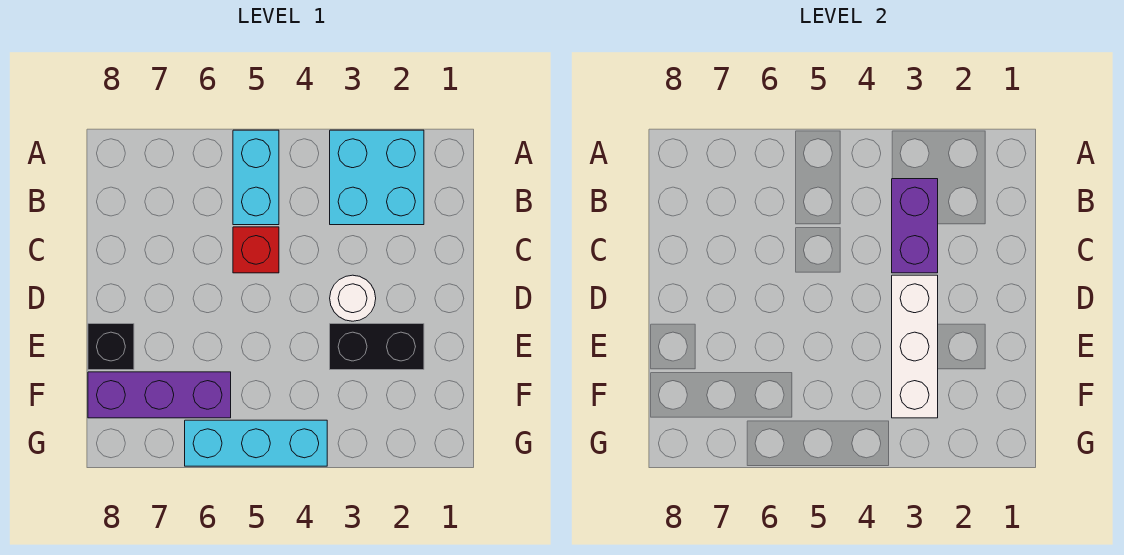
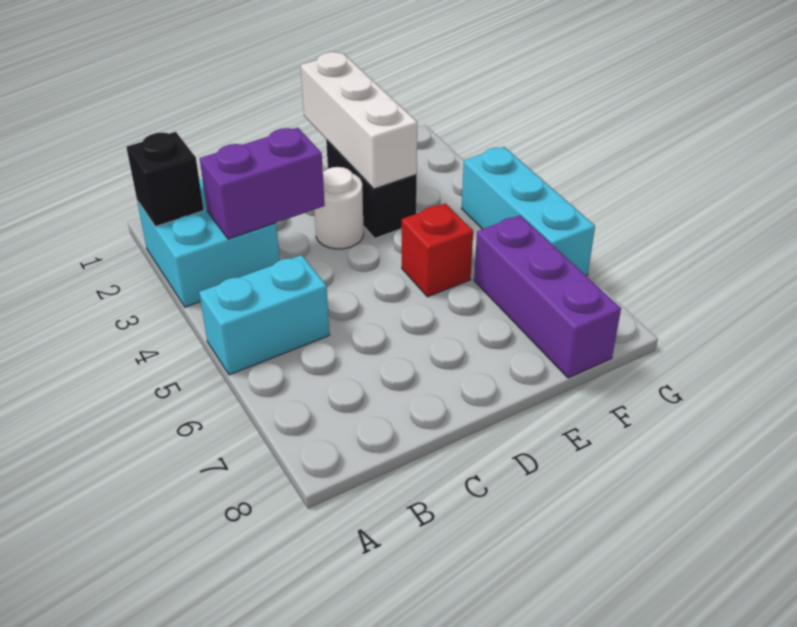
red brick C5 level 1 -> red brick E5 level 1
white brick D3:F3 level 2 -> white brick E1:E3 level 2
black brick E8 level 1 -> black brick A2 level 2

□ □ □ □ □

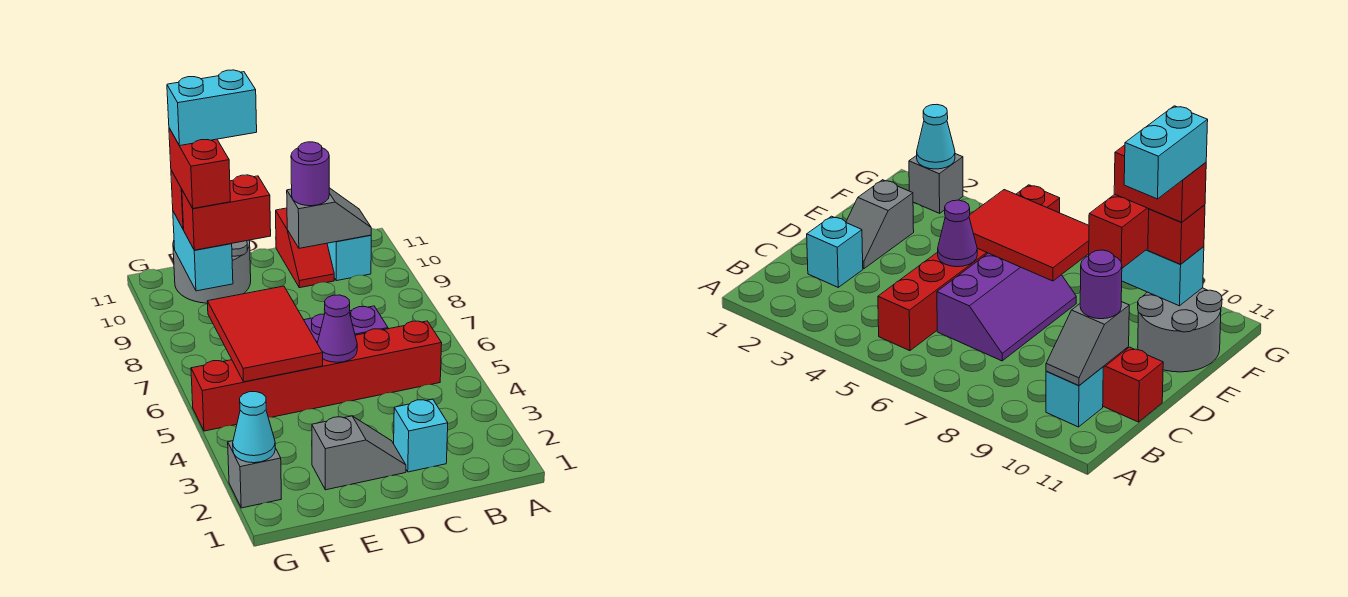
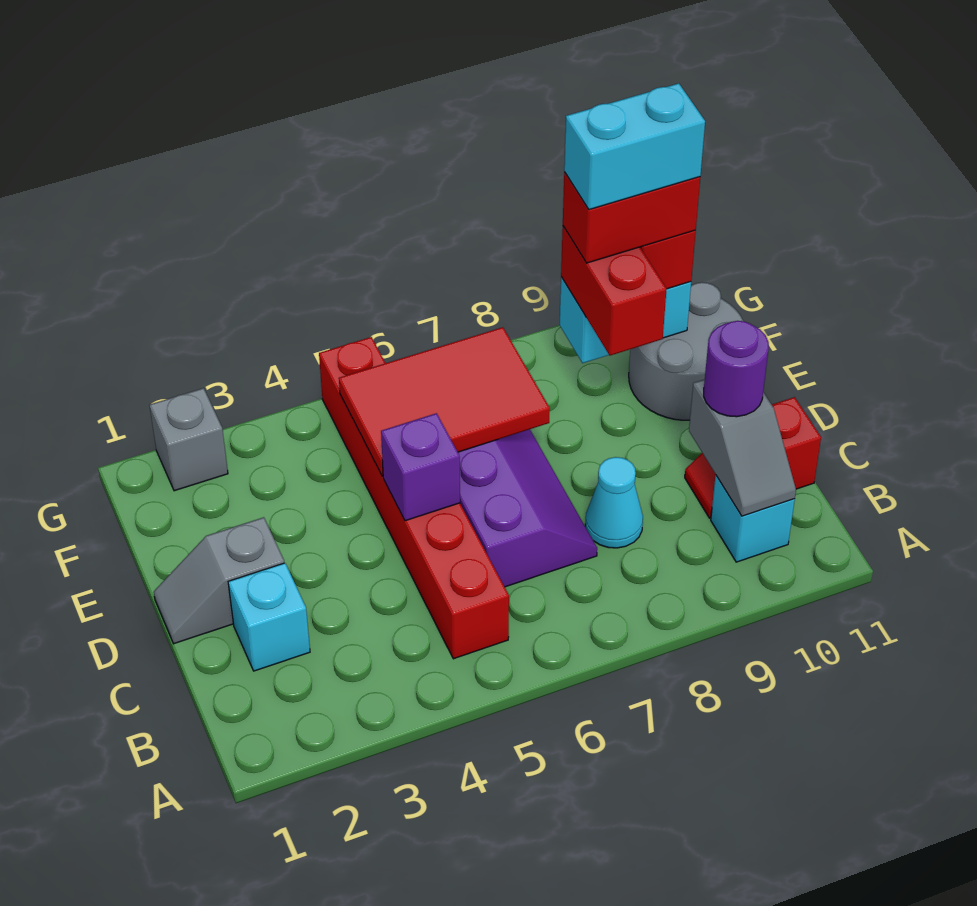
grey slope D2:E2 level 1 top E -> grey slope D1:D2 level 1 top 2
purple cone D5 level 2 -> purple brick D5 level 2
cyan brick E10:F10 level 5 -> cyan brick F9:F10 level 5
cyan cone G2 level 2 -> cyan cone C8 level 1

□ □ □ □ □

Required action ▸
Of all the entries above, output exactly the lines between the one holding "white brick D3:F3" and the one holding "black brick E8", inclusive.

Task answer ▸
white brick D3:F3 level 2 -> white brick E1:E3 level 2
black brick E8 level 1 -> black brick A2 level 2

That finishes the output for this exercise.